Within the listing, each line that has the string "purple" should be copied.

RECORDS SUPPLIED:
○ ○ ○
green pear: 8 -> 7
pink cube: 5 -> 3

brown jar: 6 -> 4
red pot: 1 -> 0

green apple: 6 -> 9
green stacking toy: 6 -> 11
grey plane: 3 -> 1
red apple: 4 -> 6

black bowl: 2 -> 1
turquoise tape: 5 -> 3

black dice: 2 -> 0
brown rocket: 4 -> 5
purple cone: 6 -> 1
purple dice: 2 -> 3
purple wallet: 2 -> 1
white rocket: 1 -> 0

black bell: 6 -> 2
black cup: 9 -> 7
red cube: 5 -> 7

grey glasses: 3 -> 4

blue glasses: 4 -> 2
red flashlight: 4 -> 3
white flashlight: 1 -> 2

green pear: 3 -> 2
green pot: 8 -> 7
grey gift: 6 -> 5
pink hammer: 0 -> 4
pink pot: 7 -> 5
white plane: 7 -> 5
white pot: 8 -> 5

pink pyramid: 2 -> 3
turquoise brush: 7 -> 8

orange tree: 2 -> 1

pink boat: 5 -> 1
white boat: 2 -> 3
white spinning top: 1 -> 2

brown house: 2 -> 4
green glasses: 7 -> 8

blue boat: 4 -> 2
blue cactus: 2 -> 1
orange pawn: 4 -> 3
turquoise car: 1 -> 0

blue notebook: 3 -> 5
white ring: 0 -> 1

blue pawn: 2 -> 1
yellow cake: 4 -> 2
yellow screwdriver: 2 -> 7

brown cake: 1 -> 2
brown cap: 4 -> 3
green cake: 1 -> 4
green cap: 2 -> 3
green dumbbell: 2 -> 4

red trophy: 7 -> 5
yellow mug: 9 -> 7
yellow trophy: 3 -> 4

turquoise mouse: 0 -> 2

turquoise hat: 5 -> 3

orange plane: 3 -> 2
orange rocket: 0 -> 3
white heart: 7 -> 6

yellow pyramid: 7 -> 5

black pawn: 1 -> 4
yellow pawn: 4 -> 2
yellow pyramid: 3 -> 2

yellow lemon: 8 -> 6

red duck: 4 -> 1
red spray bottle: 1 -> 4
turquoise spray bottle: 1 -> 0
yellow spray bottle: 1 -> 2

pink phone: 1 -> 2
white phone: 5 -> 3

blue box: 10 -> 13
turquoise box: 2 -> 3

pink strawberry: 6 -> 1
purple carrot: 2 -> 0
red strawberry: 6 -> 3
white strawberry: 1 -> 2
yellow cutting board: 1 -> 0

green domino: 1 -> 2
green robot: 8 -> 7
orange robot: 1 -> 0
○ ○ ○
REPLY TO THE EXERCISE:
purple cone: 6 -> 1
purple dice: 2 -> 3
purple wallet: 2 -> 1
purple carrot: 2 -> 0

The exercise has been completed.